[Excerpted data]:
☆ ☆ ☆

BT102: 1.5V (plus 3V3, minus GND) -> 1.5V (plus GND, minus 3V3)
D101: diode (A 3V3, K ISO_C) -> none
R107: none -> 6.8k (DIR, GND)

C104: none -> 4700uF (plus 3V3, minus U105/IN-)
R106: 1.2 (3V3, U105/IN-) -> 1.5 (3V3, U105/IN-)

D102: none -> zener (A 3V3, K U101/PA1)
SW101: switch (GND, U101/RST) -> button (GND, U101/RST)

☆ ☆ ☆

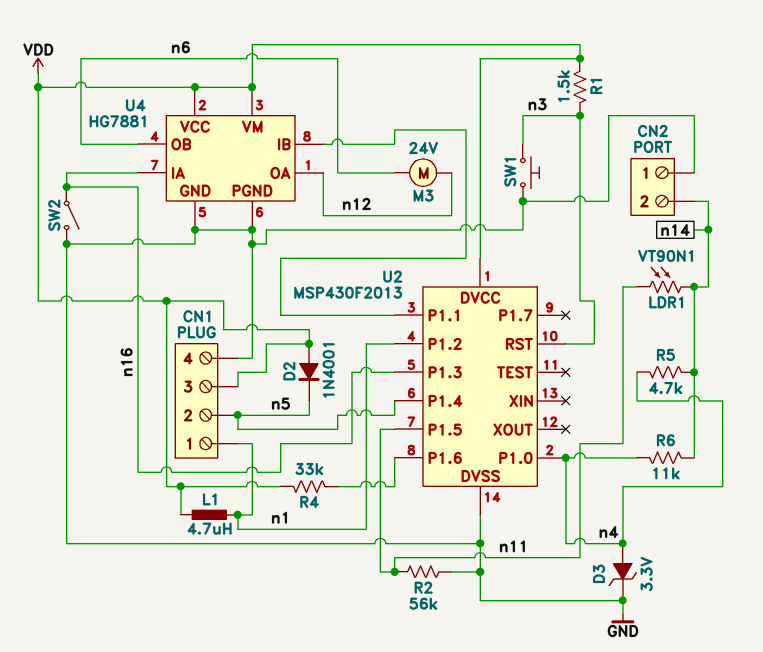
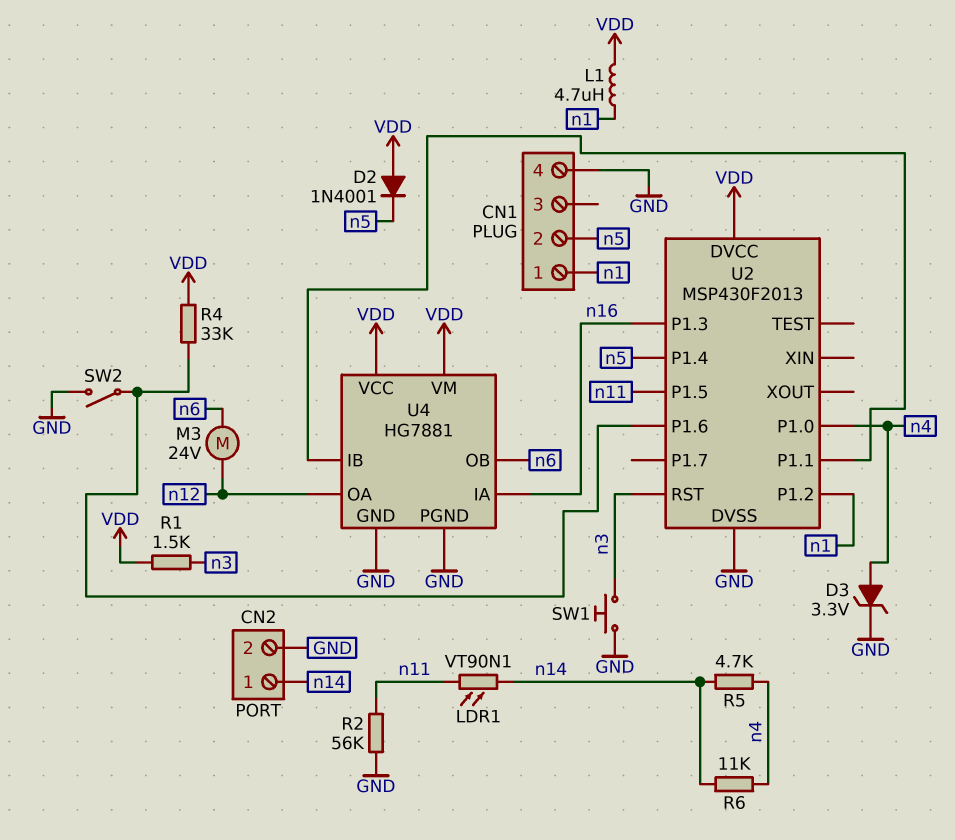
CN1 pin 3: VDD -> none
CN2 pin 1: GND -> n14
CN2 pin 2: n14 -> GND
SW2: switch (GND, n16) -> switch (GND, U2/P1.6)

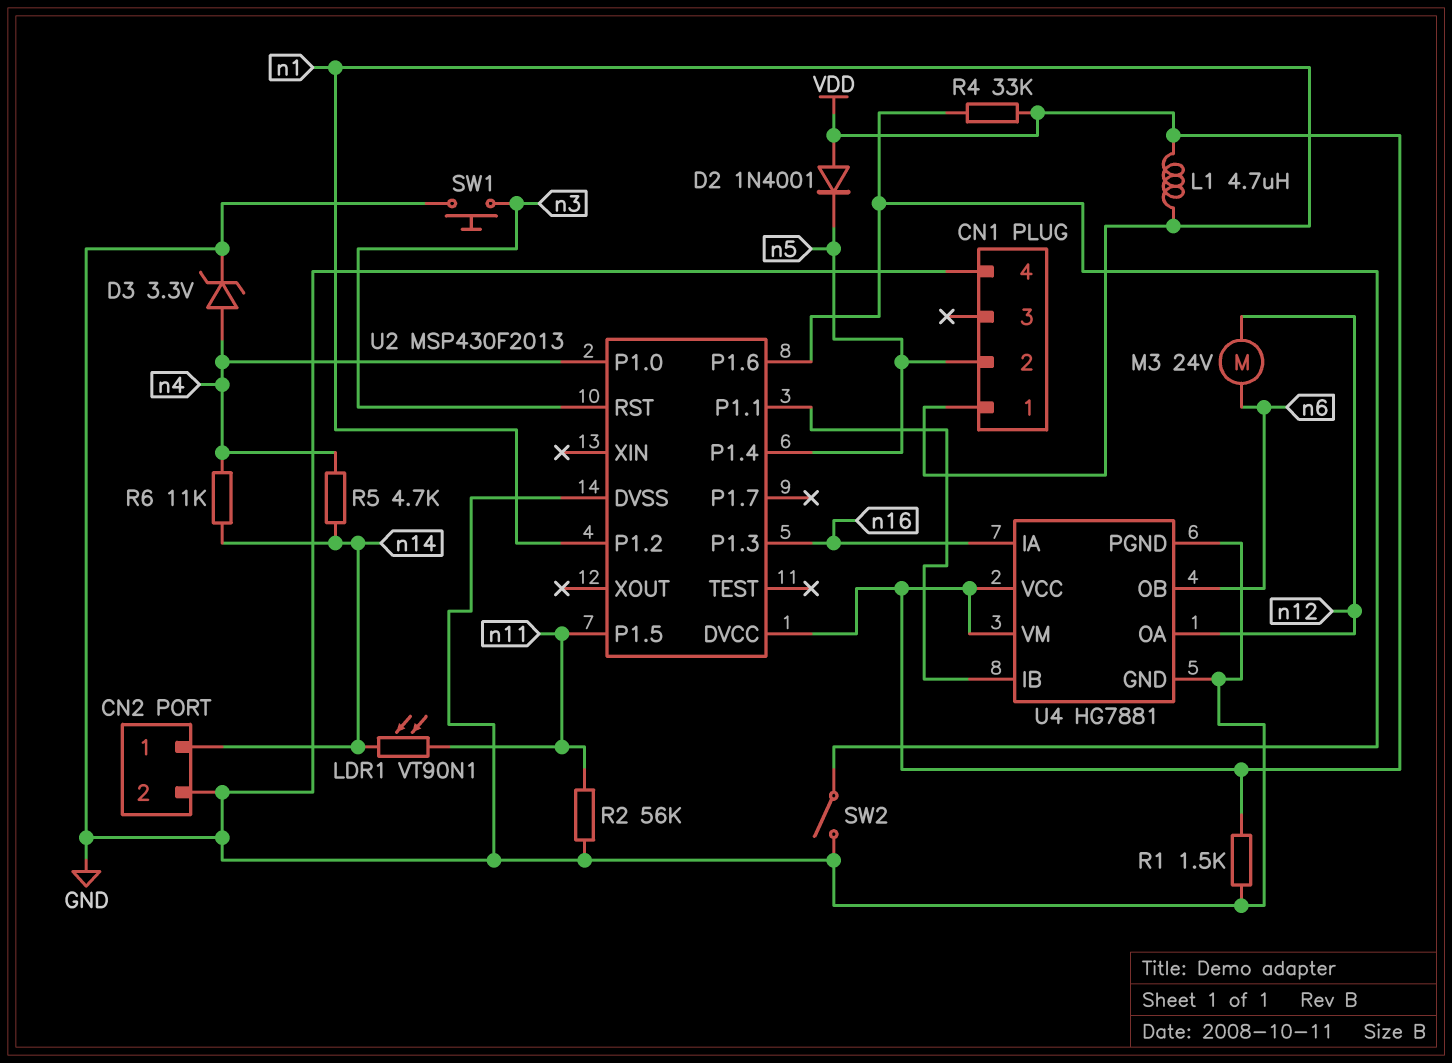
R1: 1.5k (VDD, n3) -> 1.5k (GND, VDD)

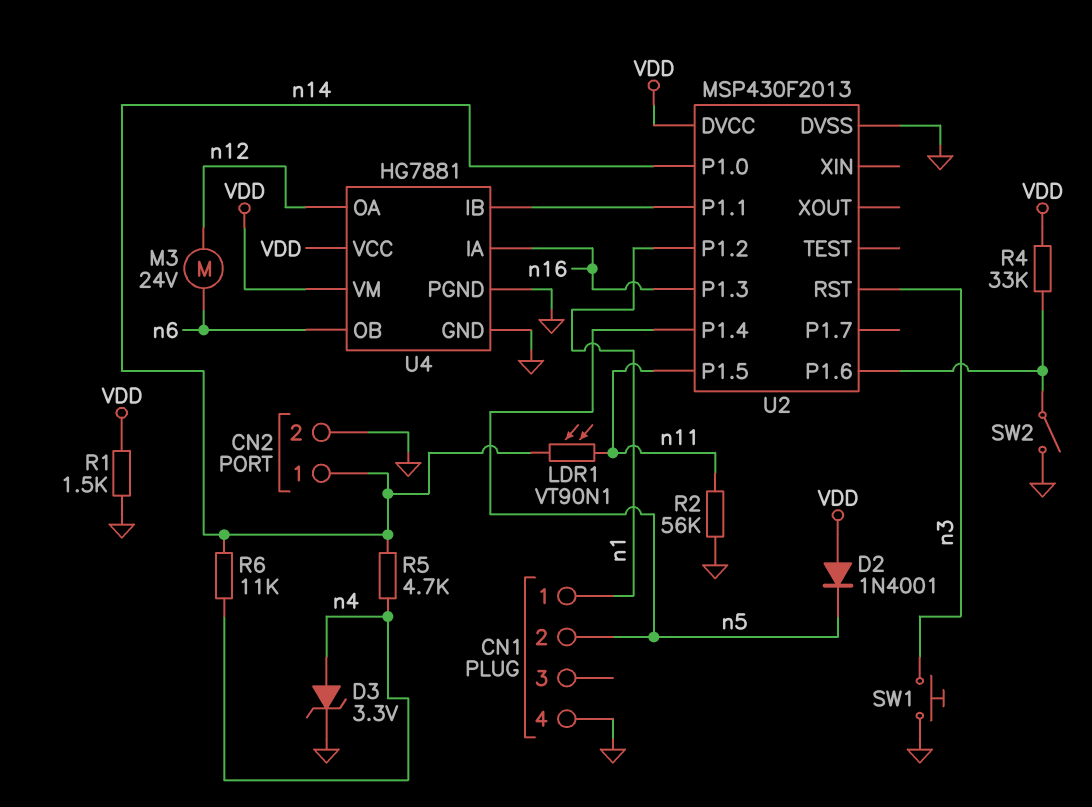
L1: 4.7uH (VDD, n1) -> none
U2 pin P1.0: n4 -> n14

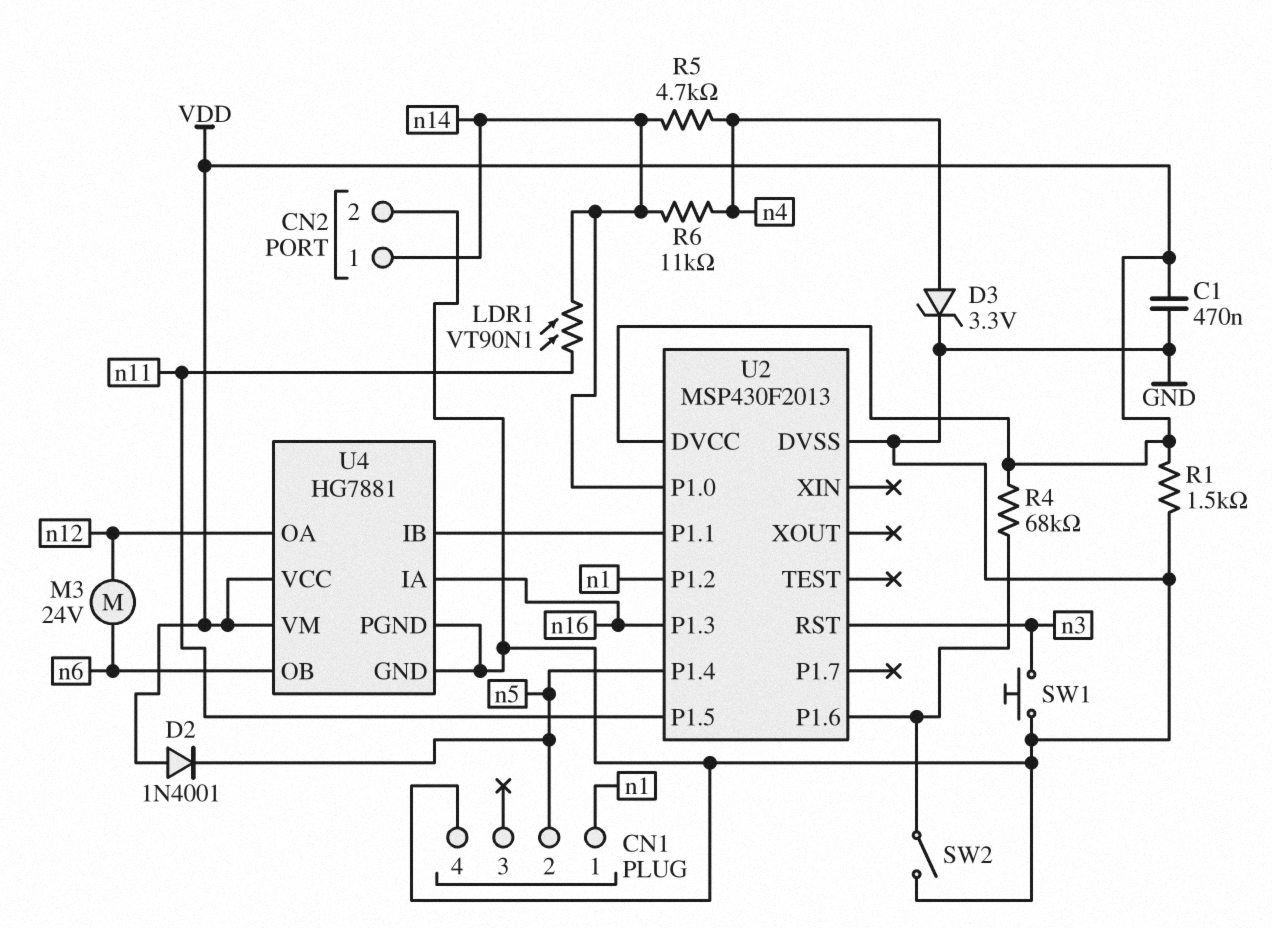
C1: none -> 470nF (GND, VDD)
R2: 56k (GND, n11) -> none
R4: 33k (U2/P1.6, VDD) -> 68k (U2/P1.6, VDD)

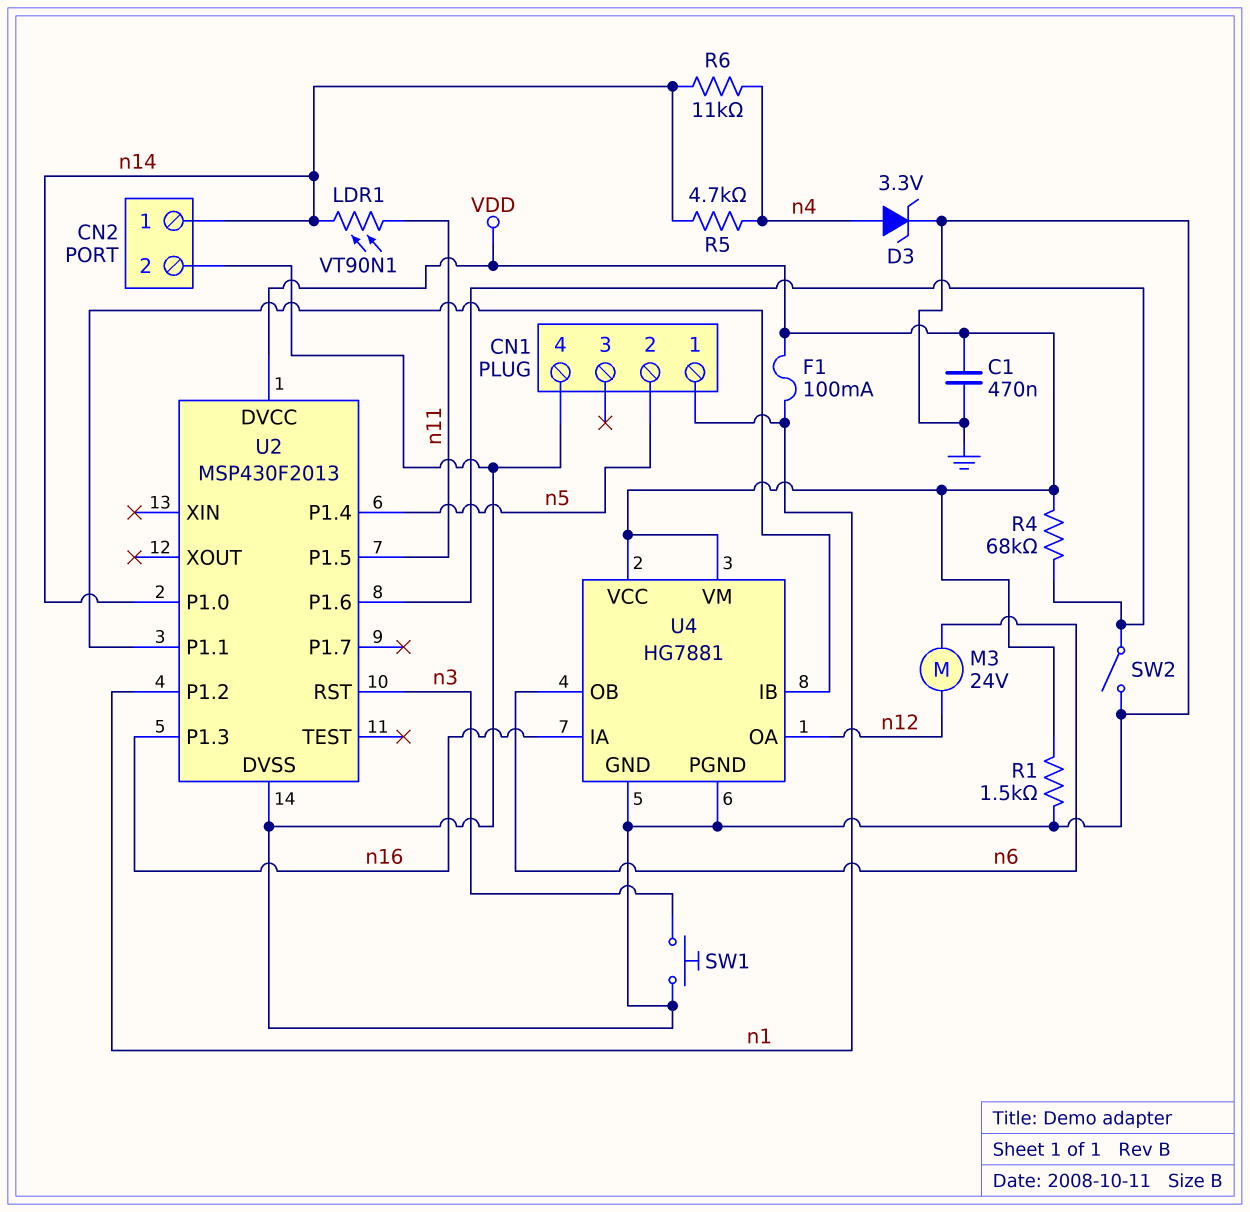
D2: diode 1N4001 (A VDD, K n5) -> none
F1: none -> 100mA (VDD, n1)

☆ ☆ ☆

Your answer should consist of the lines from the line with "BT102: 1.5V (plus" to the line with "SW101: switch (GND, U101/RST)" above, repeated exactly, both ends included.

[Completed task]:
BT102: 1.5V (plus 3V3, minus GND) -> 1.5V (plus GND, minus 3V3)
D101: diode (A 3V3, K ISO_C) -> none
R107: none -> 6.8k (DIR, GND)

C104: none -> 4700uF (plus 3V3, minus U105/IN-)
R106: 1.2 (3V3, U105/IN-) -> 1.5 (3V3, U105/IN-)

D102: none -> zener (A 3V3, K U101/PA1)
SW101: switch (GND, U101/RST) -> button (GND, U101/RST)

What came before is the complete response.